Listed records:

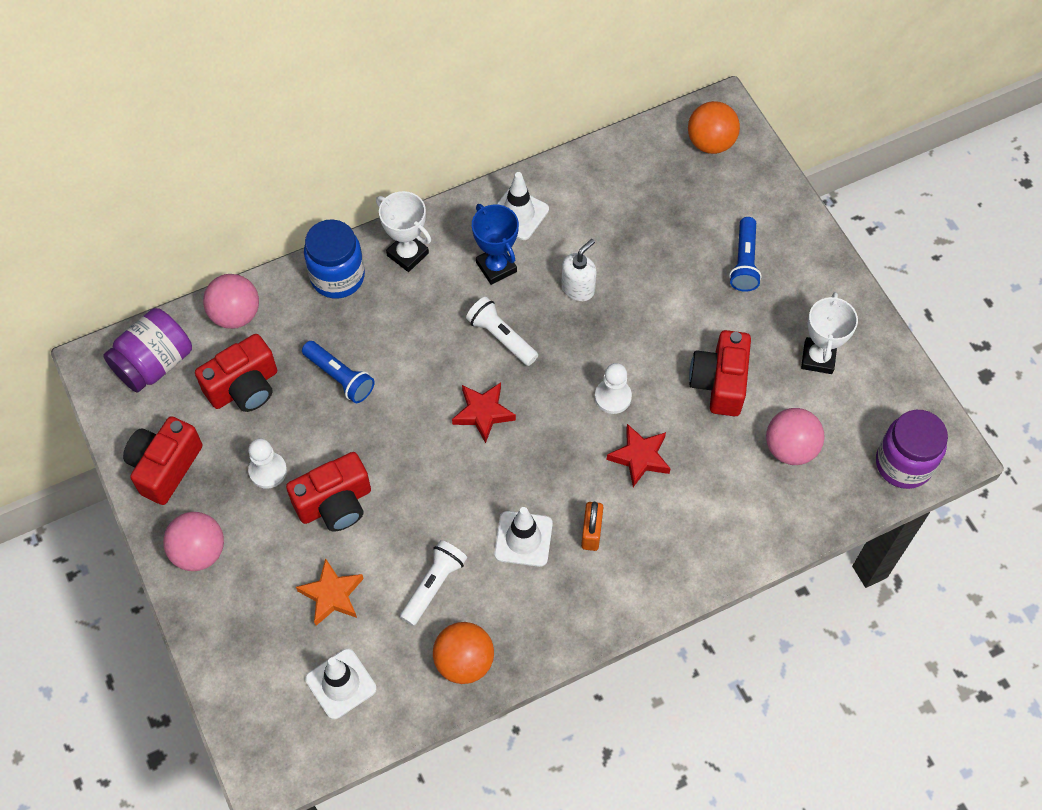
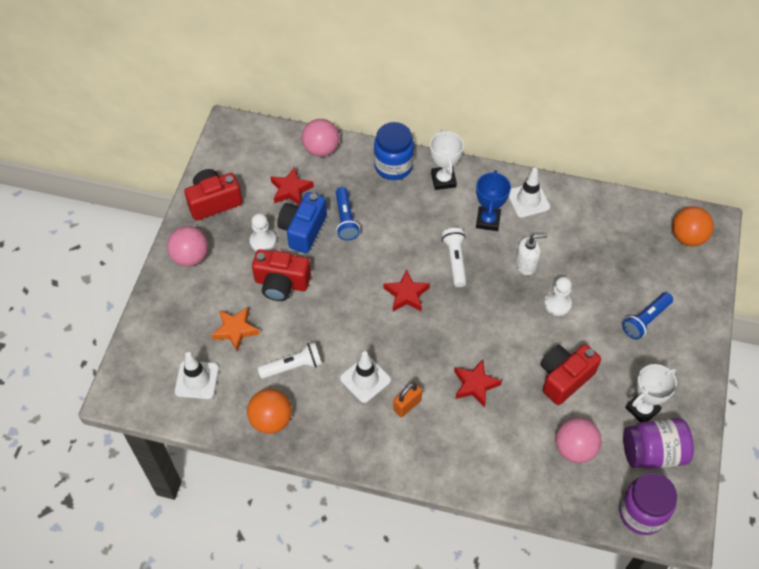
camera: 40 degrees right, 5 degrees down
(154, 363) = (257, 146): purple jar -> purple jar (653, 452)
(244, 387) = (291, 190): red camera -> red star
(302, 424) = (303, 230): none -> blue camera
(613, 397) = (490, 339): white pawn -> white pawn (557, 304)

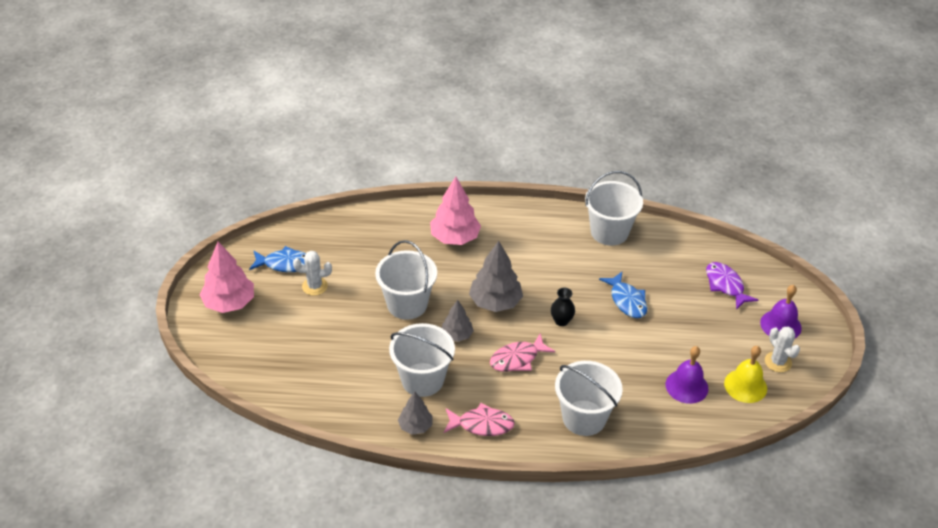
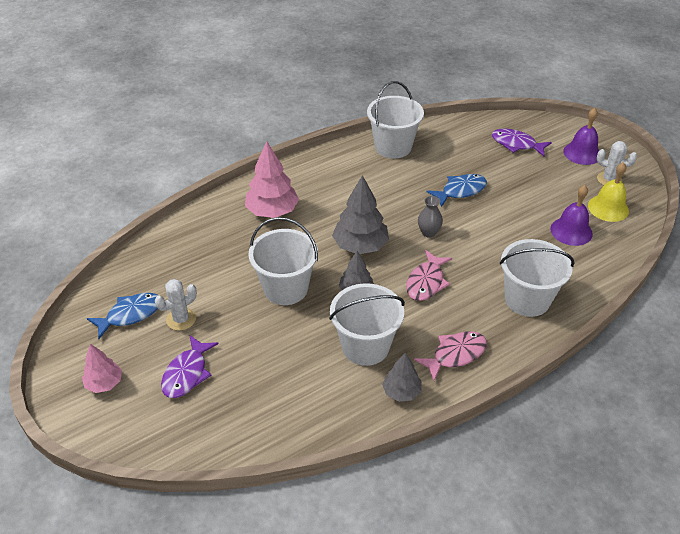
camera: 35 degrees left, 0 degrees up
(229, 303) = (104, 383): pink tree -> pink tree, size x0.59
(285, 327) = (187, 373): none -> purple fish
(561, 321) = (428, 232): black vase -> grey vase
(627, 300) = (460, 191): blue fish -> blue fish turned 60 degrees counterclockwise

Task brief: From the records, copy out each line that includes the string "purple".

Answer to this problem:
(154, 363) = (257, 146): purple jar -> purple jar (653, 452)
(285, 327) = (187, 373): none -> purple fish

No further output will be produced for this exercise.